WORK TO COMPLETE.
The records are to be restated in their entirety, word for word.

---------- DATA ----------

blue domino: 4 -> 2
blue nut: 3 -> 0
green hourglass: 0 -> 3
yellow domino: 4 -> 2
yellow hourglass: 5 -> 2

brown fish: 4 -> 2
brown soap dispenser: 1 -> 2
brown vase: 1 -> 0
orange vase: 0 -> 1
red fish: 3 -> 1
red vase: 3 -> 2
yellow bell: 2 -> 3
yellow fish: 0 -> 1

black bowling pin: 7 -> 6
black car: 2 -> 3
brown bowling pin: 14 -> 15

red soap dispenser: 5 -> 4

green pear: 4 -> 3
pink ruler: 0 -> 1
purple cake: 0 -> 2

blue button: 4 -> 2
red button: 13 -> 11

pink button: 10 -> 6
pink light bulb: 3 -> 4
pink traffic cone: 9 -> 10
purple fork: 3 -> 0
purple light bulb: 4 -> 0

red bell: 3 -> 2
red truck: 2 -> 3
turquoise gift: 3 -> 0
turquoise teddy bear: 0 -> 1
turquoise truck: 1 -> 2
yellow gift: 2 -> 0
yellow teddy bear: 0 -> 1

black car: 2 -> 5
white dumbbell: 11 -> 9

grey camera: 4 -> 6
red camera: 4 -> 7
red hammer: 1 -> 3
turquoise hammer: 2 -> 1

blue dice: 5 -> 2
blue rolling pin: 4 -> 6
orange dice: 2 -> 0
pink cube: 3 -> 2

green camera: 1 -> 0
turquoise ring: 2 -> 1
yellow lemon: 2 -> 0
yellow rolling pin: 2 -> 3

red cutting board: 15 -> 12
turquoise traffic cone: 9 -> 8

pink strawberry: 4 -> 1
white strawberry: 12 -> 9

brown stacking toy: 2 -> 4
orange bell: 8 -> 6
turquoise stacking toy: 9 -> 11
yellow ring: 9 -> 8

----------

SOLUTION TO THIS PROBLEM.
blue domino: 4 -> 2
blue nut: 3 -> 0
green hourglass: 0 -> 3
yellow domino: 4 -> 2
yellow hourglass: 5 -> 2

brown fish: 4 -> 2
brown soap dispenser: 1 -> 2
brown vase: 1 -> 0
orange vase: 0 -> 1
red fish: 3 -> 1
red vase: 3 -> 2
yellow bell: 2 -> 3
yellow fish: 0 -> 1

black bowling pin: 7 -> 6
black car: 2 -> 3
brown bowling pin: 14 -> 15

red soap dispenser: 5 -> 4

green pear: 4 -> 3
pink ruler: 0 -> 1
purple cake: 0 -> 2

blue button: 4 -> 2
red button: 13 -> 11

pink button: 10 -> 6
pink light bulb: 3 -> 4
pink traffic cone: 9 -> 10
purple fork: 3 -> 0
purple light bulb: 4 -> 0

red bell: 3 -> 2
red truck: 2 -> 3
turquoise gift: 3 -> 0
turquoise teddy bear: 0 -> 1
turquoise truck: 1 -> 2
yellow gift: 2 -> 0
yellow teddy bear: 0 -> 1

black car: 2 -> 5
white dumbbell: 11 -> 9

grey camera: 4 -> 6
red camera: 4 -> 7
red hammer: 1 -> 3
turquoise hammer: 2 -> 1

blue dice: 5 -> 2
blue rolling pin: 4 -> 6
orange dice: 2 -> 0
pink cube: 3 -> 2

green camera: 1 -> 0
turquoise ring: 2 -> 1
yellow lemon: 2 -> 0
yellow rolling pin: 2 -> 3

red cutting board: 15 -> 12
turquoise traffic cone: 9 -> 8

pink strawberry: 4 -> 1
white strawberry: 12 -> 9

brown stacking toy: 2 -> 4
orange bell: 8 -> 6
turquoise stacking toy: 9 -> 11
yellow ring: 9 -> 8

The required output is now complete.